● **Exercise brief**:
In the entries below, find the line with "brown line: (318, 170)" and the line with "green semicircle: (110, 140)". Print those two and everything between them exactly, and nothing else.

________

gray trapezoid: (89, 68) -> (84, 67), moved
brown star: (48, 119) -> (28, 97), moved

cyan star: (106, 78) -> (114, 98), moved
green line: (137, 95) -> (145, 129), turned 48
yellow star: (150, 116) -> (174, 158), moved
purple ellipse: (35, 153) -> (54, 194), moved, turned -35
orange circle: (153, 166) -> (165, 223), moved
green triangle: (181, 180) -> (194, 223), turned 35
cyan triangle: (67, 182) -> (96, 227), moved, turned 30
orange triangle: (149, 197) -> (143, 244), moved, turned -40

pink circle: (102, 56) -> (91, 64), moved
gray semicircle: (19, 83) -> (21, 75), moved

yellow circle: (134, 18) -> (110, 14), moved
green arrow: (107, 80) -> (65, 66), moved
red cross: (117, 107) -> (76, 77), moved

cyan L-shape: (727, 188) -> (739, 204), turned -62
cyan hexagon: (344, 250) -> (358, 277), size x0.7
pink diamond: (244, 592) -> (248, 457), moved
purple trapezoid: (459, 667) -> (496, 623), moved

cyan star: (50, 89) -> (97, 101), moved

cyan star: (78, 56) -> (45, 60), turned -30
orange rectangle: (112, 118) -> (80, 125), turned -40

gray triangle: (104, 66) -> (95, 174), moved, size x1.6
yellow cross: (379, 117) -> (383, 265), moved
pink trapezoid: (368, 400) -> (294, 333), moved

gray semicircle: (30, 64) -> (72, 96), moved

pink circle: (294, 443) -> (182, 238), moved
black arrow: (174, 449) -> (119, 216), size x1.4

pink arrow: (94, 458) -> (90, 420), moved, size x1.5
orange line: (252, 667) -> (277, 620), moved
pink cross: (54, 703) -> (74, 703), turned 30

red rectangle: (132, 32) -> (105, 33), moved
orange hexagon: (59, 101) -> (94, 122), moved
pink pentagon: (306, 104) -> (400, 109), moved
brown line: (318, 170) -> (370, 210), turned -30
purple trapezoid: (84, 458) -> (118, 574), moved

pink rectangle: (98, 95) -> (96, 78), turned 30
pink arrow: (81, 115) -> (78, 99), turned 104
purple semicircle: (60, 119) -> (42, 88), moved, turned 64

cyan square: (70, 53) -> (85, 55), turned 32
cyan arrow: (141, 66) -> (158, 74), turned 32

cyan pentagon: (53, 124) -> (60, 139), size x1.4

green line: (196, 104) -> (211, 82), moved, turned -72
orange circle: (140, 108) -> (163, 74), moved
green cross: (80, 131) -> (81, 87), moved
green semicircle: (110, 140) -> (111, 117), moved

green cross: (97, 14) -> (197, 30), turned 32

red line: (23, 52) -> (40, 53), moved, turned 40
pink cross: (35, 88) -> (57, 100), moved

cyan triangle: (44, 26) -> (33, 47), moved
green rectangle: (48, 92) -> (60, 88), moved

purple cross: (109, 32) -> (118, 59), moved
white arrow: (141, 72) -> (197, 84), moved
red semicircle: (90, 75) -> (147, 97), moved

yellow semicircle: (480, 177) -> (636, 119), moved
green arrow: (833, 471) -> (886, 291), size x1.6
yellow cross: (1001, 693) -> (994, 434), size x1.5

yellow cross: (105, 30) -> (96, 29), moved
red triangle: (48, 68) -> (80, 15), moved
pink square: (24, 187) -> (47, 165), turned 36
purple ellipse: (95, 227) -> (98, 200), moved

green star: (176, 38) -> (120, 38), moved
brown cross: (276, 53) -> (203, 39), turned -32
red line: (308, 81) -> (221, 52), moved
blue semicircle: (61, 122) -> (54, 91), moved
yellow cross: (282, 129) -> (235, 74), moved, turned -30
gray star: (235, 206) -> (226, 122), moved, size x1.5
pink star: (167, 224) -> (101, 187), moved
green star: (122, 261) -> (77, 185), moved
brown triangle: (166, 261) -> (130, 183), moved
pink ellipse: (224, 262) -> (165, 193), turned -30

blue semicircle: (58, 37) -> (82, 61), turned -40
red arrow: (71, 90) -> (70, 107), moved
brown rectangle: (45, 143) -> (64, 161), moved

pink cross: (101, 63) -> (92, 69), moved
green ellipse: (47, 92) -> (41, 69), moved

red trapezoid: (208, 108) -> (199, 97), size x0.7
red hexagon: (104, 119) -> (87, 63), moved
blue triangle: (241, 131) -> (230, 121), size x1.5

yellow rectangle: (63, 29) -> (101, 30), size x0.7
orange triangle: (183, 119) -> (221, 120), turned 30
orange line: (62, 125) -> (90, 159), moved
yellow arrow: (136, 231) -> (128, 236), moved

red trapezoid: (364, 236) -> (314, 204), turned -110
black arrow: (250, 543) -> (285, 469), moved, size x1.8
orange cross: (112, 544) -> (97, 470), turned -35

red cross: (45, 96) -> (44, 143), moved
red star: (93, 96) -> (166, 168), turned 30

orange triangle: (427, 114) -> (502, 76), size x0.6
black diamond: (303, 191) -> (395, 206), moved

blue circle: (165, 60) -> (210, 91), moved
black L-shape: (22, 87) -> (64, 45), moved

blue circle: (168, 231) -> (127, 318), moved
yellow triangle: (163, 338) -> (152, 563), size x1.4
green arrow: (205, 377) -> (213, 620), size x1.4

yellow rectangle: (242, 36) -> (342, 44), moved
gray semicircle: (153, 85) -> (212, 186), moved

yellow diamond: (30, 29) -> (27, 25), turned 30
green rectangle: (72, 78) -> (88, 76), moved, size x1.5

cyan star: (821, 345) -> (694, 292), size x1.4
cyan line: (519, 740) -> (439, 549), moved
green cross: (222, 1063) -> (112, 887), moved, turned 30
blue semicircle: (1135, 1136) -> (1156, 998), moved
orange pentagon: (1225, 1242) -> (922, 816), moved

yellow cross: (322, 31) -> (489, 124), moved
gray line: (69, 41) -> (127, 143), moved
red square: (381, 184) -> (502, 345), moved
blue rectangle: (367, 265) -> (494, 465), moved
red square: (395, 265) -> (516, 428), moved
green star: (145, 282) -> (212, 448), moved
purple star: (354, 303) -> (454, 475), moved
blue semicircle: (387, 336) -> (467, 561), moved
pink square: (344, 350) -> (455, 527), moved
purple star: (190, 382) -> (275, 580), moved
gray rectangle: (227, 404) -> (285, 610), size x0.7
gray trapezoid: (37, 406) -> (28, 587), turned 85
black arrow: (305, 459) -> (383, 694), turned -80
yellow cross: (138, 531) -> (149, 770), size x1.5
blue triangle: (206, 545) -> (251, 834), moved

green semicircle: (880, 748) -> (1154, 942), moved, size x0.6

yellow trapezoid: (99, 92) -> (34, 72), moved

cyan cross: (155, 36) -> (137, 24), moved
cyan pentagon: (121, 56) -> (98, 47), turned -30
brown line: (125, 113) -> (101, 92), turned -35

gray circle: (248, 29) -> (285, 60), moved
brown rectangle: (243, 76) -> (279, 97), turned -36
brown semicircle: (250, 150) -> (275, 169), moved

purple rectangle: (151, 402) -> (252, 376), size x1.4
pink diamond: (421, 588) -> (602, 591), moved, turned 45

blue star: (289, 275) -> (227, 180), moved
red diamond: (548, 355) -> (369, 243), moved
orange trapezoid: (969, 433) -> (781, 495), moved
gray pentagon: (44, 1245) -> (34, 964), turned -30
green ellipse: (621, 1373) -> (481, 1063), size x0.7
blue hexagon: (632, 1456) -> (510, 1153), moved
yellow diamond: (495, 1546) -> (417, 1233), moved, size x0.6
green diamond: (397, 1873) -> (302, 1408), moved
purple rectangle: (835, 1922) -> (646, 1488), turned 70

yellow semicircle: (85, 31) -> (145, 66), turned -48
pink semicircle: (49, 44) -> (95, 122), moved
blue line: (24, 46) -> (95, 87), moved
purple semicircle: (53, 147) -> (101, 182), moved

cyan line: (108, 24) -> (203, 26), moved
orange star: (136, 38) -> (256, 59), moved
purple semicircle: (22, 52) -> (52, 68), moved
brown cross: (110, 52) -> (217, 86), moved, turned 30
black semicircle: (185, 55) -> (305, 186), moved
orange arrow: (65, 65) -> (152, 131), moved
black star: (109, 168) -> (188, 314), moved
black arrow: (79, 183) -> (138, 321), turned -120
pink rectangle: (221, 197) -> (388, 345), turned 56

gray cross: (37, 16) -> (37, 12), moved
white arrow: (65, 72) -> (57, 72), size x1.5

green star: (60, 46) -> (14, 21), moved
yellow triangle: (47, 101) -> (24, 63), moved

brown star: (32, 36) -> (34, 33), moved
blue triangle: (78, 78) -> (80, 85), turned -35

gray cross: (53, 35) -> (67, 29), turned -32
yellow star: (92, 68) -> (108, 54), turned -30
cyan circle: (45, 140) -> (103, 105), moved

________

● **Your solution**:
brown line: (318, 170) -> (370, 210), turned -30
purple trapezoid: (84, 458) -> (118, 574), moved

pink rectangle: (98, 95) -> (96, 78), turned 30
pink arrow: (81, 115) -> (78, 99), turned 104
purple semicircle: (60, 119) -> (42, 88), moved, turned 64

cyan square: (70, 53) -> (85, 55), turned 32
cyan arrow: (141, 66) -> (158, 74), turned 32

cyan pentagon: (53, 124) -> (60, 139), size x1.4

green line: (196, 104) -> (211, 82), moved, turned -72
orange circle: (140, 108) -> (163, 74), moved
green cross: (80, 131) -> (81, 87), moved
green semicircle: (110, 140) -> (111, 117), moved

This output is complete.